# Aim of the task
Go through the listing below from the line containing "D3: none -> schottky BAT85 (A VB, K GND)" to its last line, retyping each line exactly and nothing else.

[Input data — start]

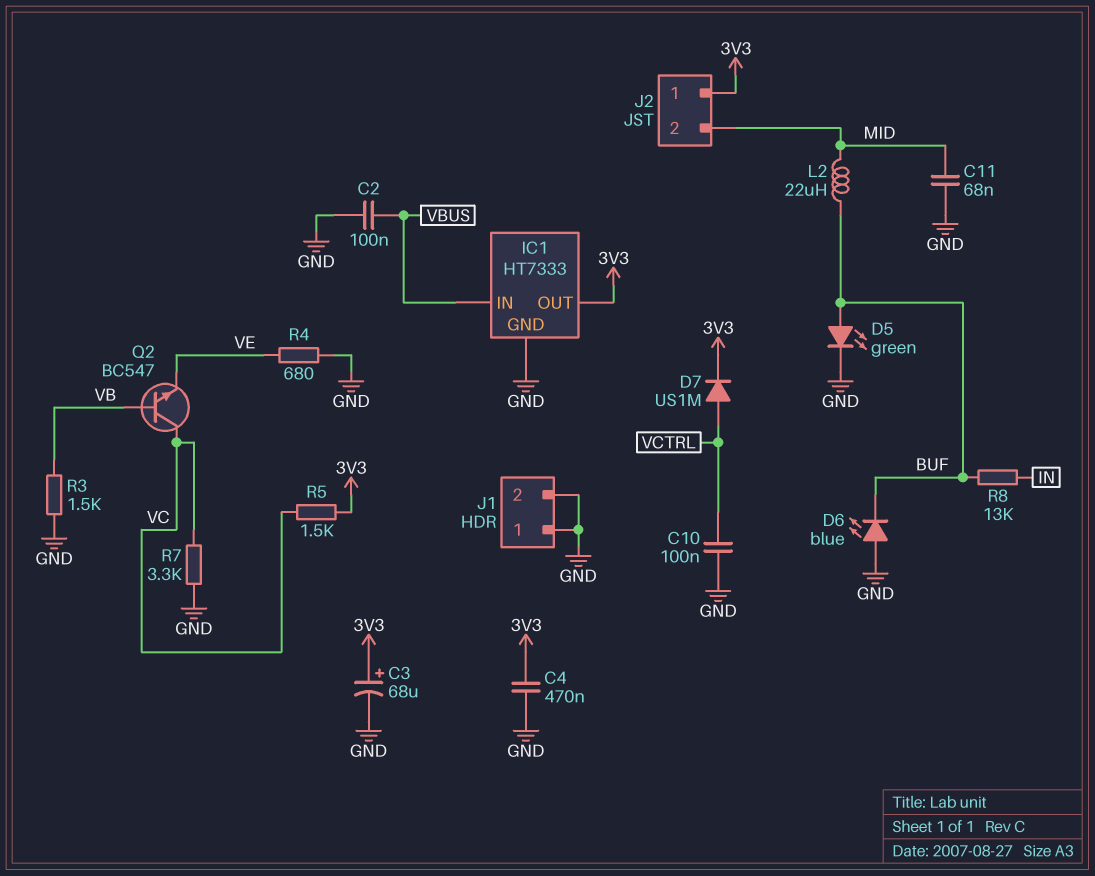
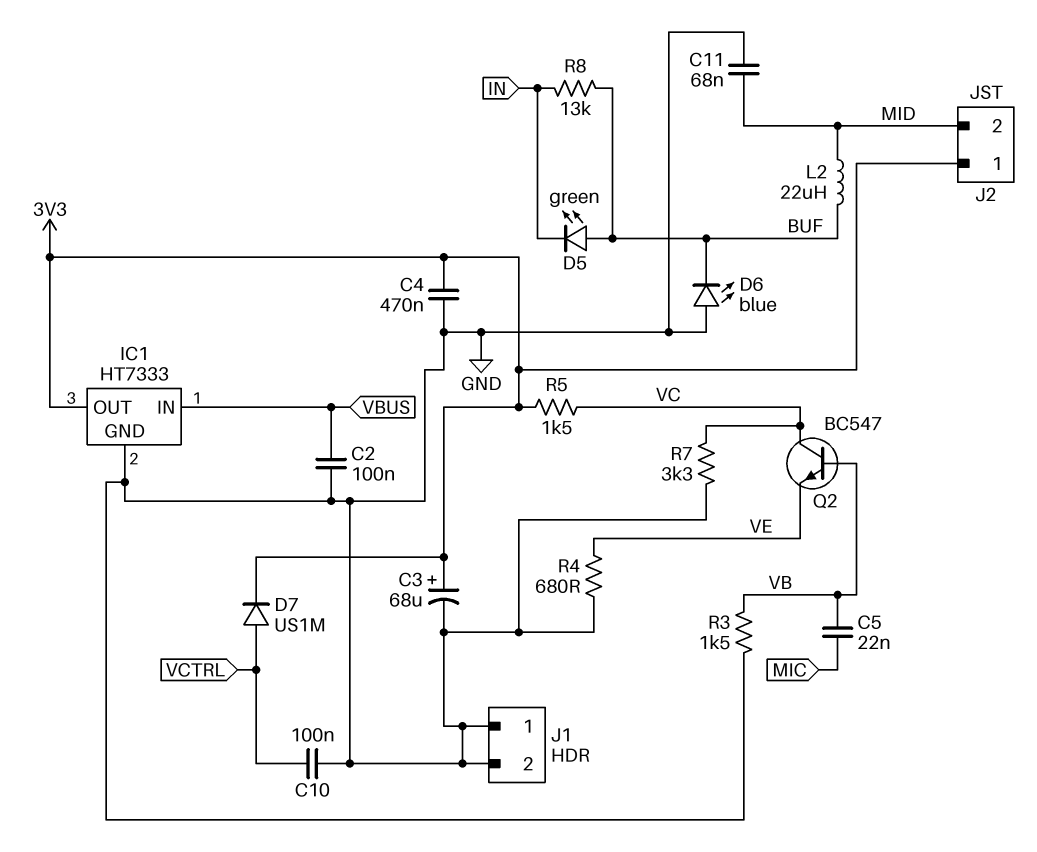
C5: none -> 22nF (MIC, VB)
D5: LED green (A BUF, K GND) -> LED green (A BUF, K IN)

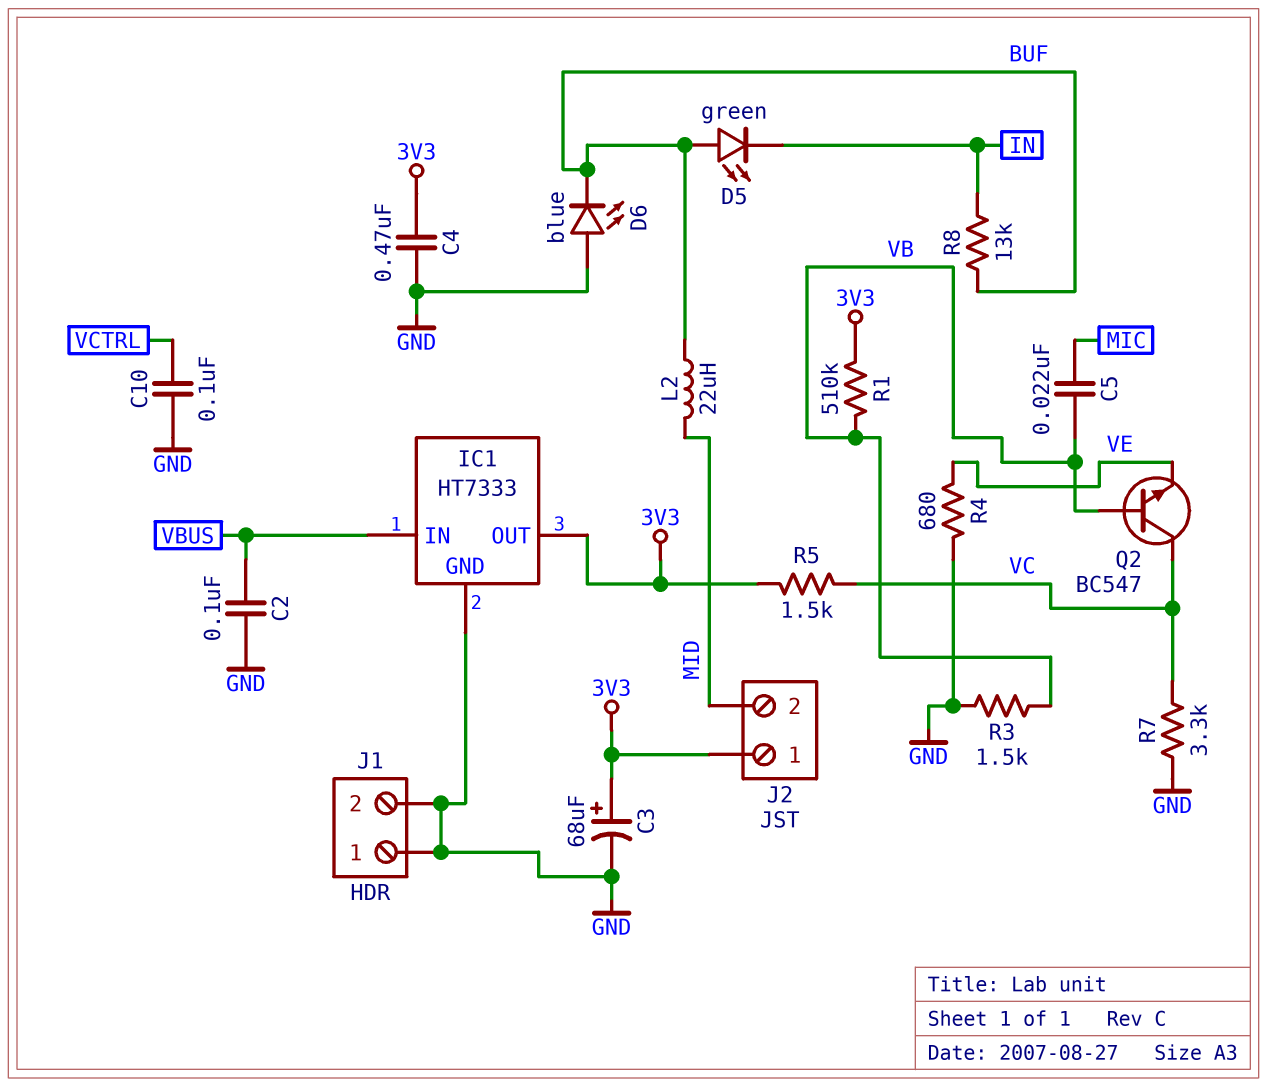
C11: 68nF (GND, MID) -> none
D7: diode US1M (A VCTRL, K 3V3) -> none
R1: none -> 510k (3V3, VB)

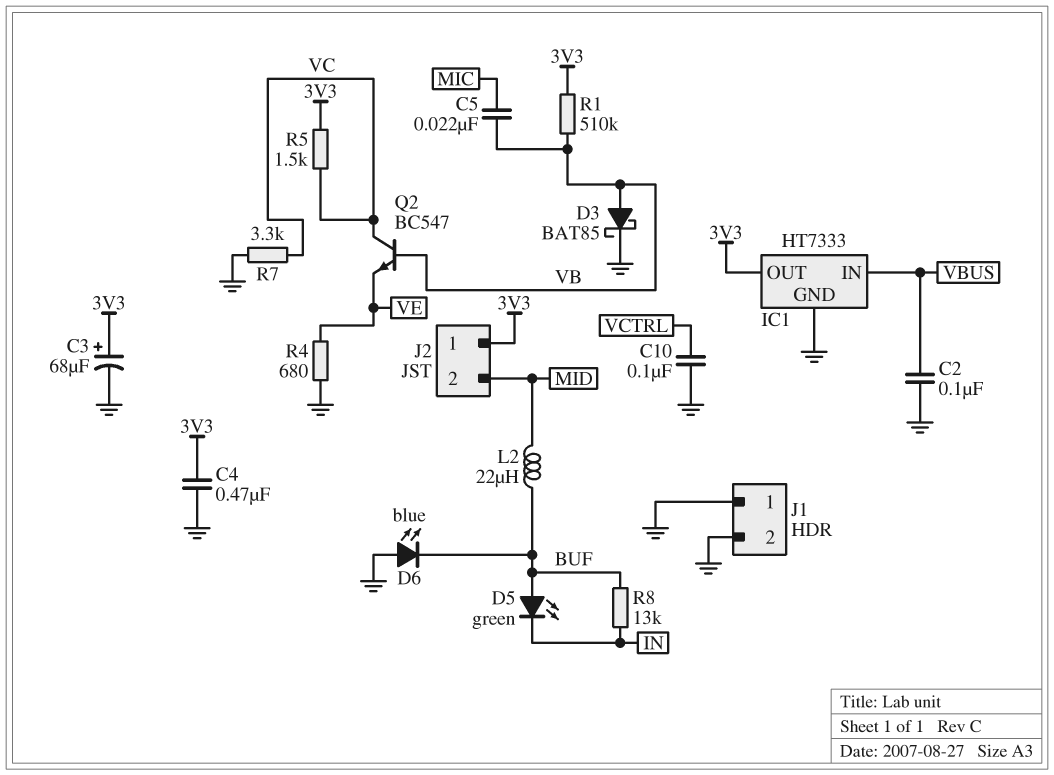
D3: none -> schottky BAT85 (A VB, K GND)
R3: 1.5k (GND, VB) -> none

[Input data — finish]

# Task output
D3: none -> schottky BAT85 (A VB, K GND)
R3: 1.5k (GND, VB) -> none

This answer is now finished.